### EXERCISE DATA
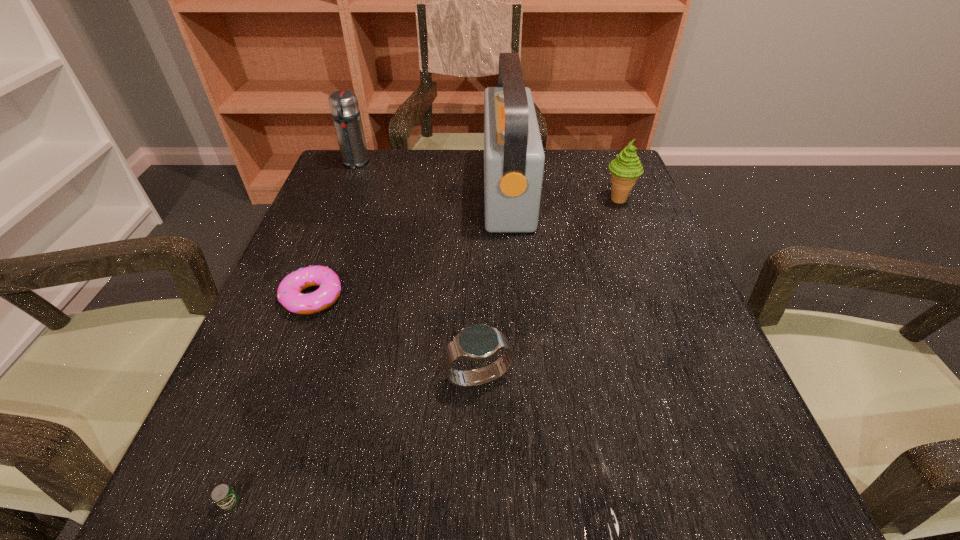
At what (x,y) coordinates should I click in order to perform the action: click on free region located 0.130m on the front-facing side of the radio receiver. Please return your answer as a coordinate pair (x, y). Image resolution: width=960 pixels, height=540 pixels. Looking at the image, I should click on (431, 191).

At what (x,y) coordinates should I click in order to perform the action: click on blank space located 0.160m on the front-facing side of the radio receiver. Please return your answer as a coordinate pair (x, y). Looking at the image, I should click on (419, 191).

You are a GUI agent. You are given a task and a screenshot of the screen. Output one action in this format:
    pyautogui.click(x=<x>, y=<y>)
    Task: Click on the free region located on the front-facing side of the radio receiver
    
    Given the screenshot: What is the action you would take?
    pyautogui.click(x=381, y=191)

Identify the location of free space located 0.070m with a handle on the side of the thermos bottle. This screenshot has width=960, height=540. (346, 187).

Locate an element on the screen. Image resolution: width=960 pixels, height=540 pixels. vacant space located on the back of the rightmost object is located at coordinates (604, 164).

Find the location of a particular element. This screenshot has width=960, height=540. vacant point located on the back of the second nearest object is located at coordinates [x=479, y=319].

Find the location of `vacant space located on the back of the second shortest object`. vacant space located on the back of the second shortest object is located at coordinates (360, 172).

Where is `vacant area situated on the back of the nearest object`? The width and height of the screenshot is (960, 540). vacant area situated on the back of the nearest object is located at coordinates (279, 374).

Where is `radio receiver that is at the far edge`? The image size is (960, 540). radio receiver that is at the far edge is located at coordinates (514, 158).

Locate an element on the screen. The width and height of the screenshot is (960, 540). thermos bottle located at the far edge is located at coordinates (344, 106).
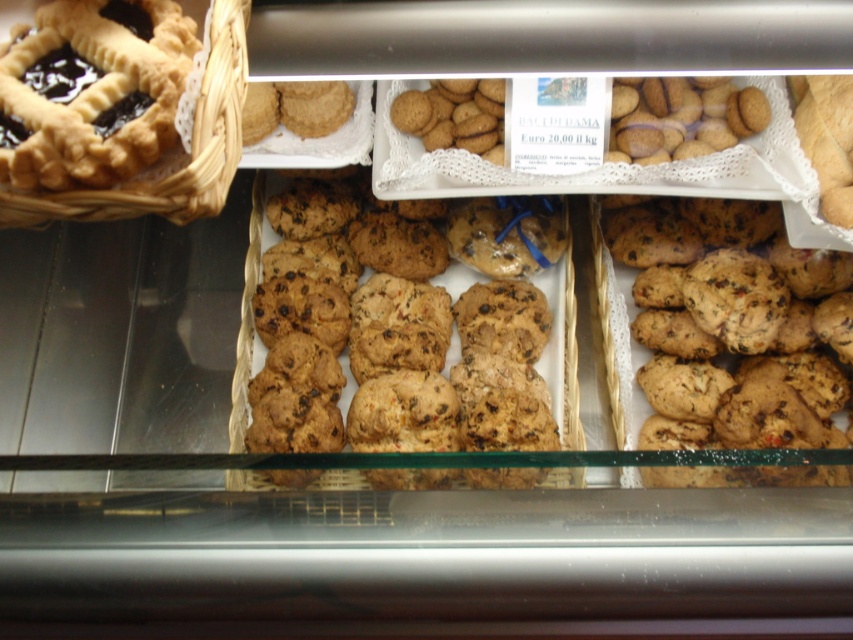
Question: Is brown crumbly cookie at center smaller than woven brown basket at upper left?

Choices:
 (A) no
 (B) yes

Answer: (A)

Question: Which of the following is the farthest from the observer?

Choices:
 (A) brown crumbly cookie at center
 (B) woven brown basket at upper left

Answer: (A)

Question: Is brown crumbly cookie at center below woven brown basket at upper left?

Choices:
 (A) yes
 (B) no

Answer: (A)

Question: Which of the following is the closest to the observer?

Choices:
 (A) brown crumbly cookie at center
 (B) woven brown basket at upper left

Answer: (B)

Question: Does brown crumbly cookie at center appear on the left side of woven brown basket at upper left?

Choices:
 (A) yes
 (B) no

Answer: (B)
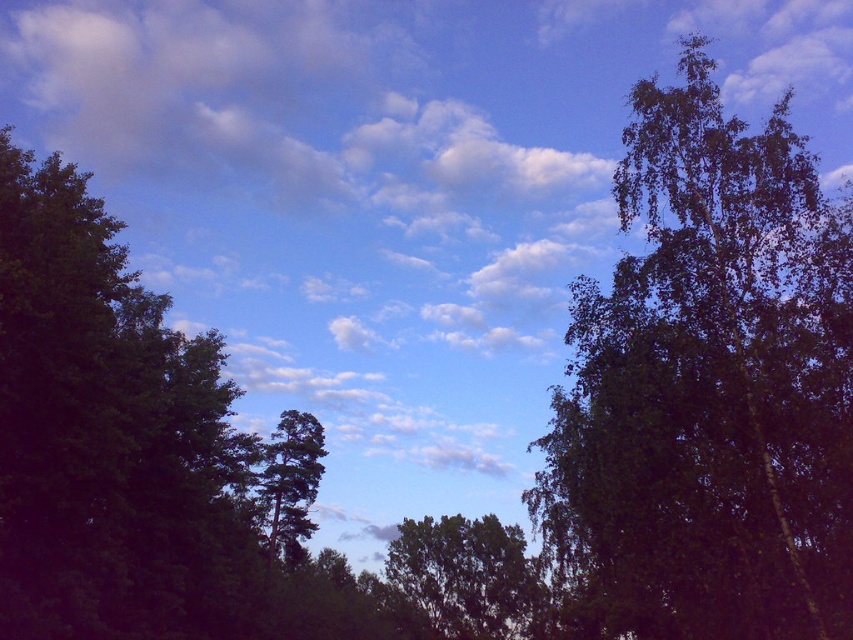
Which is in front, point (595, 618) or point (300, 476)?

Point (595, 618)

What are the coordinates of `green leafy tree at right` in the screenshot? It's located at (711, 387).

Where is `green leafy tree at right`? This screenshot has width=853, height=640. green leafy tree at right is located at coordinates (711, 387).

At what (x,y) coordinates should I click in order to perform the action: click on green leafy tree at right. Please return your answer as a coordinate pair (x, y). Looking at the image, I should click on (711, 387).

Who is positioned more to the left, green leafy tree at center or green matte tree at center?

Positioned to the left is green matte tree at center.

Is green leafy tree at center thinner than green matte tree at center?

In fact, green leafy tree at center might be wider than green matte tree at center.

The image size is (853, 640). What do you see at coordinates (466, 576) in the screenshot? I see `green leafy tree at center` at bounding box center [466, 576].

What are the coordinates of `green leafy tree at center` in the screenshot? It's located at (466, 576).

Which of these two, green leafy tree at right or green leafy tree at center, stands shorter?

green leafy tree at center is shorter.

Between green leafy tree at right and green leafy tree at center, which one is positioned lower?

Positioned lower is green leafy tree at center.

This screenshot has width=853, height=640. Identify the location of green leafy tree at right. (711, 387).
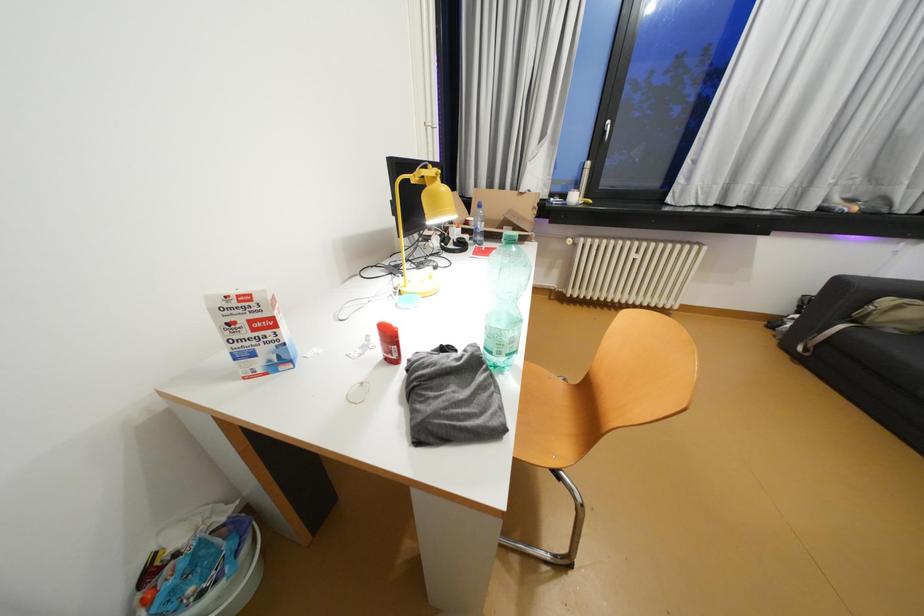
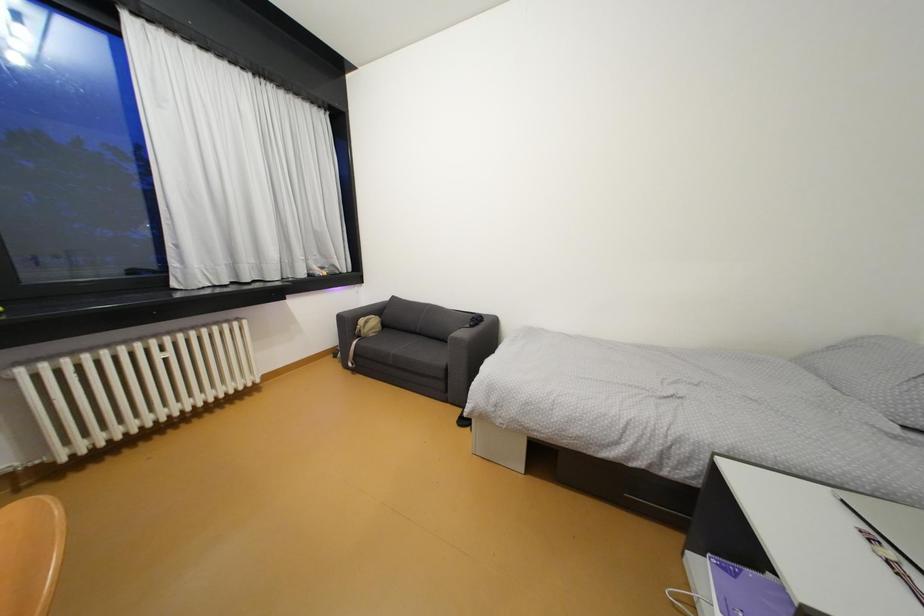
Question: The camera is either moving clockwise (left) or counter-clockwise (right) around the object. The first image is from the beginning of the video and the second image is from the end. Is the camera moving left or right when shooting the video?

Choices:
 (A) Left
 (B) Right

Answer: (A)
######
PROBLEM DETAILS:
Retype all of the material above line for line, without changing anything, and leave the pictures out of your answer.

OUTPUT OF THE TASK:
At what (x,y) coordinates should I click in order to perform the action: click on free region located 0.130m on the front-facing side of the radio receiver. Please return your answer as a coordinate pair (x, y). Image resolution: width=960 pixels, height=540 pixels. Looking at the image, I should click on (431, 191).

At what (x,y) coordinates should I click in order to perform the action: click on blank space located 0.160m on the front-facing side of the radio receiver. Please return your answer as a coordinate pair (x, y). Looking at the image, I should click on (419, 191).

You are a GUI agent. You are given a task and a screenshot of the screen. Output one action in this format:
    pyautogui.click(x=<x>, y=<y>)
    Task: Click on the free region located on the front-facing side of the radio receiver
    
    Given the screenshot: What is the action you would take?
    pyautogui.click(x=381, y=191)

Identify the location of free space located 0.070m with a handle on the side of the thermos bottle. This screenshot has width=960, height=540. (346, 187).

Locate an element on the screen. Image resolution: width=960 pixels, height=540 pixels. vacant space located on the back of the rightmost object is located at coordinates (604, 164).

Find the location of a particular element. This screenshot has width=960, height=540. vacant point located on the back of the second nearest object is located at coordinates [x=479, y=319].

Find the location of `vacant space located on the back of the second shortest object`. vacant space located on the back of the second shortest object is located at coordinates (360, 172).

Where is `vacant area situated on the back of the nearest object`? The width and height of the screenshot is (960, 540). vacant area situated on the back of the nearest object is located at coordinates (279, 374).

Where is `radio receiver that is at the far edge`? The image size is (960, 540). radio receiver that is at the far edge is located at coordinates (514, 158).

Locate an element on the screen. The width and height of the screenshot is (960, 540). thermos bottle located at the far edge is located at coordinates (344, 106).
Question: Is brown crumbly cookie at center smaller than woven brown basket at upper left?

Choices:
 (A) no
 (B) yes

Answer: (A)

Question: Which of the following is the farthest from the observer?

Choices:
 (A) brown crumbly cookie at center
 (B) woven brown basket at upper left

Answer: (A)

Question: Is brown crumbly cookie at center below woven brown basket at upper left?

Choices:
 (A) yes
 (B) no

Answer: (A)

Question: Which of the following is the closest to the observer?

Choices:
 (A) brown crumbly cookie at center
 (B) woven brown basket at upper left

Answer: (B)

Question: Does brown crumbly cookie at center appear on the left side of woven brown basket at upper left?

Choices:
 (A) yes
 (B) no

Answer: (B)
Which is in front, point (595, 618) or point (300, 476)?

Point (595, 618)

What are the coordinates of `green leafy tree at right` in the screenshot? It's located at (711, 387).

Where is `green leafy tree at right`? This screenshot has width=853, height=640. green leafy tree at right is located at coordinates (711, 387).

At what (x,y) coordinates should I click in order to perform the action: click on green leafy tree at right. Please return your answer as a coordinate pair (x, y). Looking at the image, I should click on (711, 387).

Who is positioned more to the left, green leafy tree at center or green matte tree at center?

Positioned to the left is green matte tree at center.

Is green leafy tree at center thinner than green matte tree at center?

In fact, green leafy tree at center might be wider than green matte tree at center.

The image size is (853, 640). What do you see at coordinates (466, 576) in the screenshot? I see `green leafy tree at center` at bounding box center [466, 576].

What are the coordinates of `green leafy tree at center` in the screenshot? It's located at (466, 576).

Which of these two, green leafy tree at right or green leafy tree at center, stands shorter?

green leafy tree at center is shorter.

Between green leafy tree at right and green leafy tree at center, which one is positioned lower?

Positioned lower is green leafy tree at center.

This screenshot has width=853, height=640. Identify the location of green leafy tree at right. (711, 387).
Question: The camera is either moving clockwise (left) or counter-clockwise (right) around the object. The first image is from the beginning of the video and the second image is from the end. Is the camera moving left or right when shooting the video?

Choices:
 (A) Left
 (B) Right

Answer: (A)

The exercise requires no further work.